> DATA EXCERPTS
· · ·
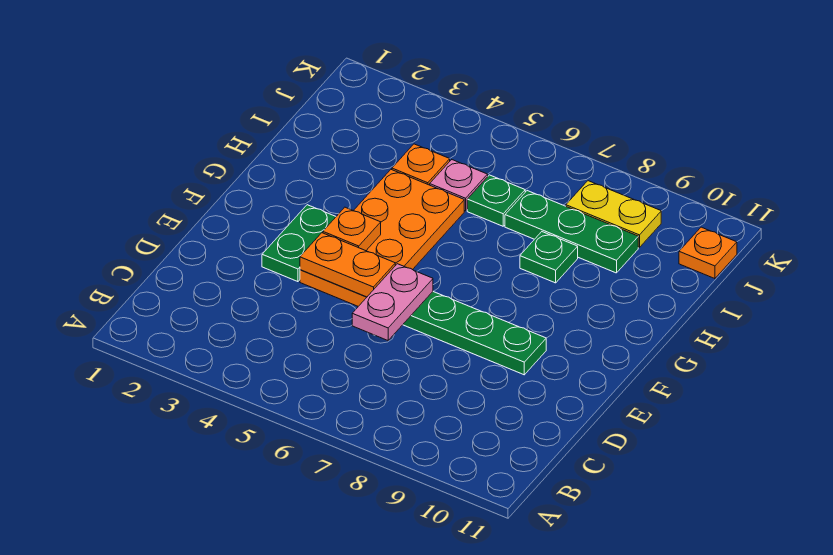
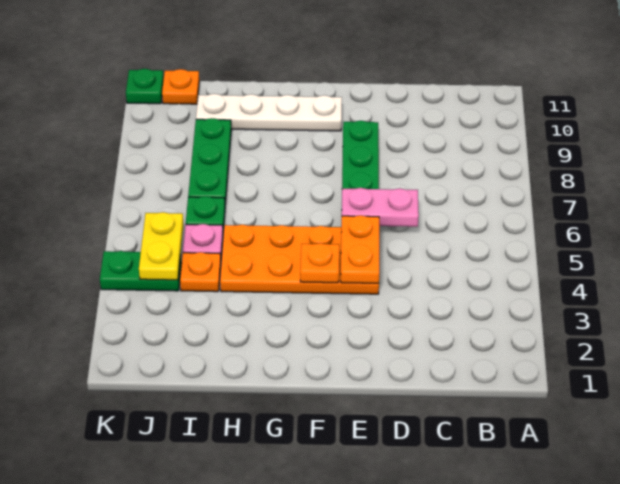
green plate E3:F3 level 1 -> green plate J4:K4 level 1
none -> white plate F10:I10 level 1
green plate H8 level 1 -> green plate K11 level 1
yellow plate J8:J9 level 1 -> yellow plate J4:J5 level 2

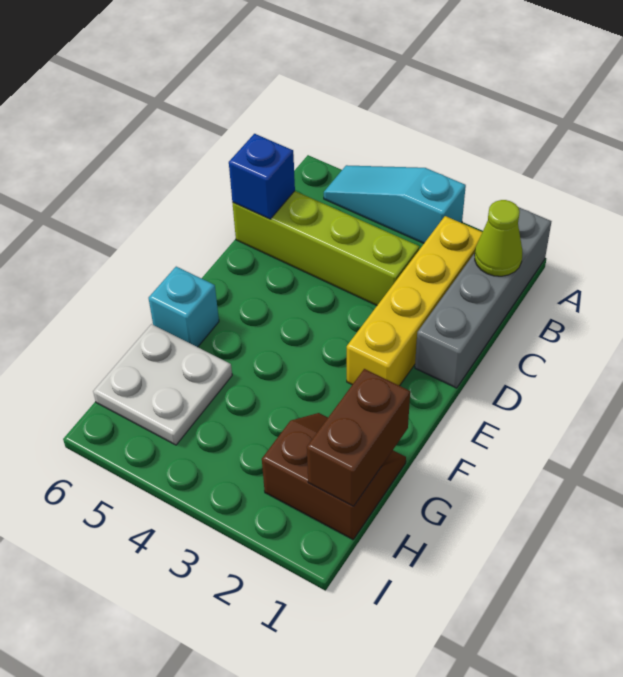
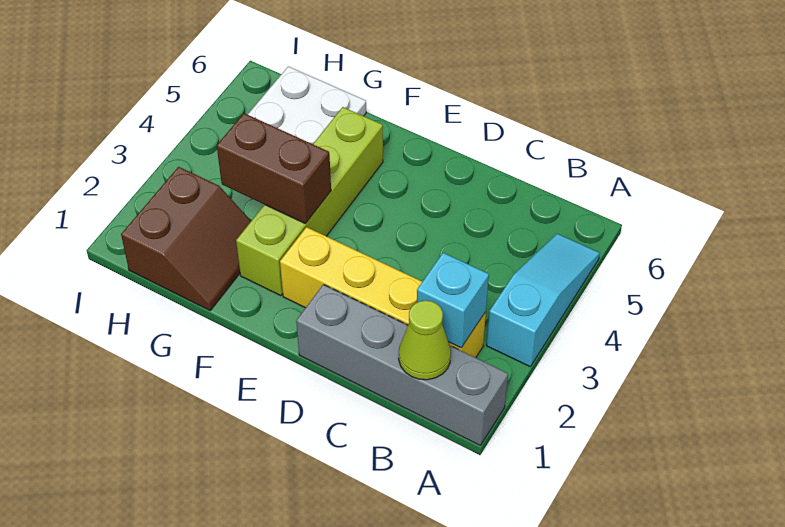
lime brick C3:C6 level 1 -> lime brick F2:F5 level 1
blue brick C6 level 2 -> none
cyan brick F6 level 1 -> cyan brick B2 level 2
brown brick G1:H1 level 2 -> brown brick F3:G3 level 2

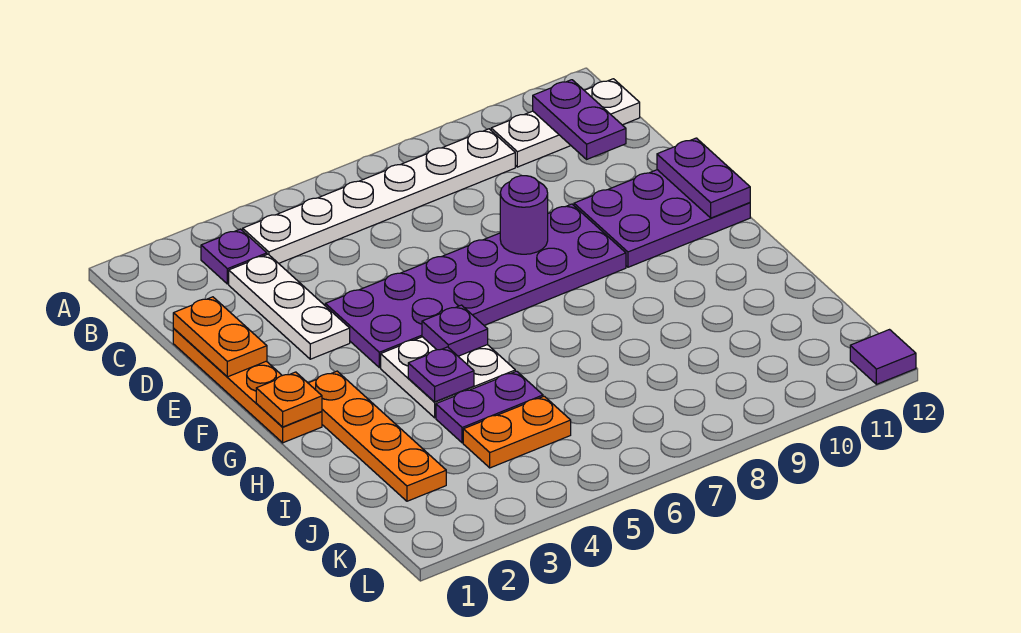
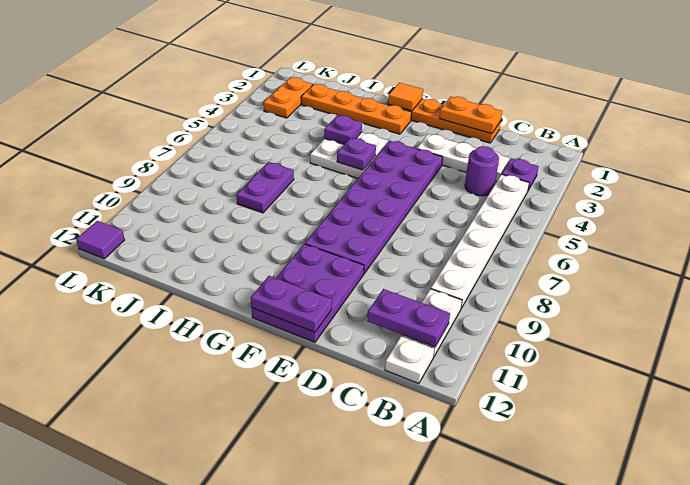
purple round brick E8 level 2 -> purple round brick C4 level 1
orange plate G1 level 2 -> orange tile G1 level 2
purple plate I4:I5 level 1 -> purple plate I7:I8 level 1
orange plate J4:J5 level 1 -> orange plate K2:K3 level 1

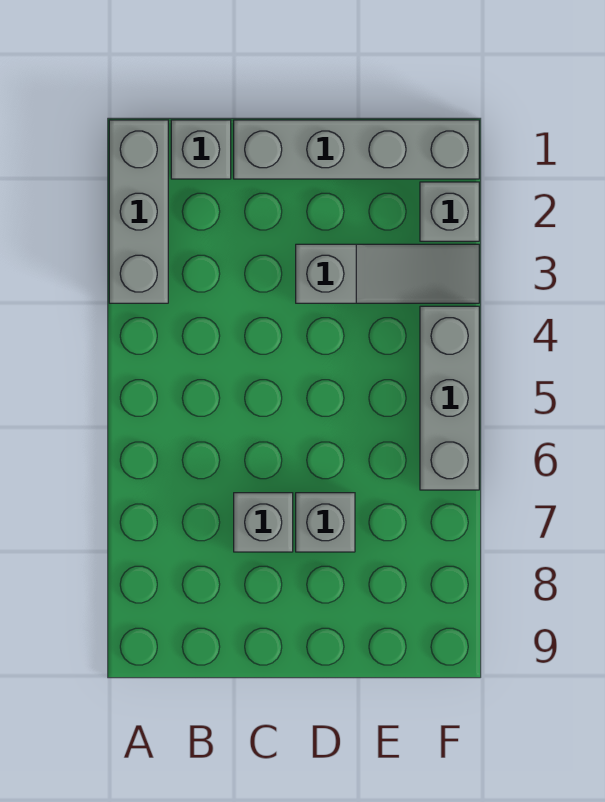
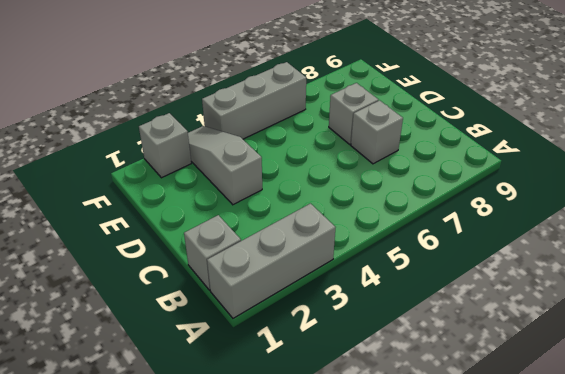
grey brick C1:F1 level 1 -> none

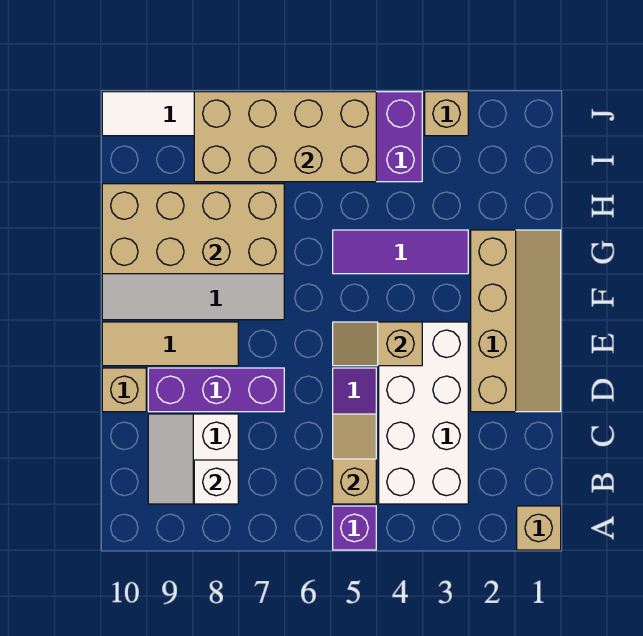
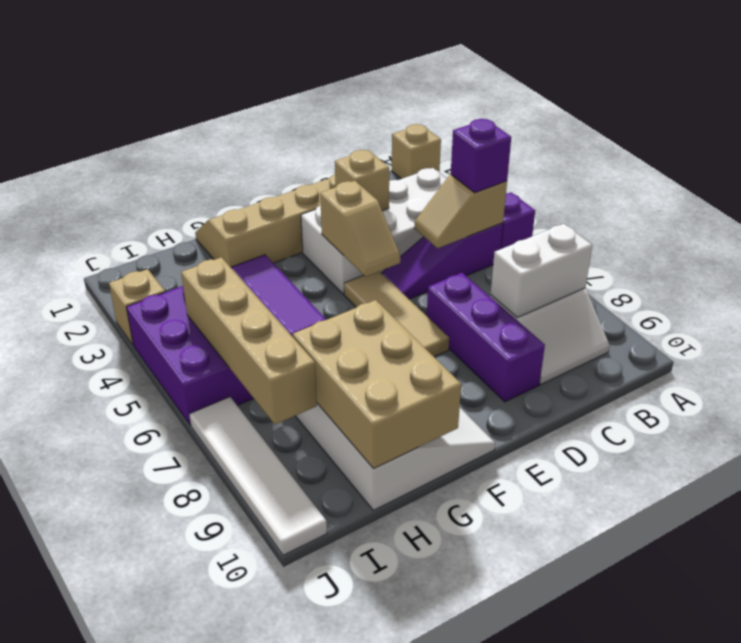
none -> purple brick B5 level 3
white brick B8 level 2 -> white brick B8:C8 level 2
tan brick D10 level 1 -> tan brick D3 level 2
tan tile E8:E10 level 1 -> tan tile E5:E7 level 1
tan brick G7:H10 level 2 -> tan brick G8:H10 level 2
tan brick I5:J8 level 2 -> tan brick I5:I8 level 2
· · ·
> WHAT YOU SHOULD DO
Return the final stretch of the listing exactly, starting with the line that contains "tan brick G7:H10" and ending with the last line.

> ANSWER BELOW
tan brick G7:H10 level 2 -> tan brick G8:H10 level 2
tan brick I5:J8 level 2 -> tan brick I5:I8 level 2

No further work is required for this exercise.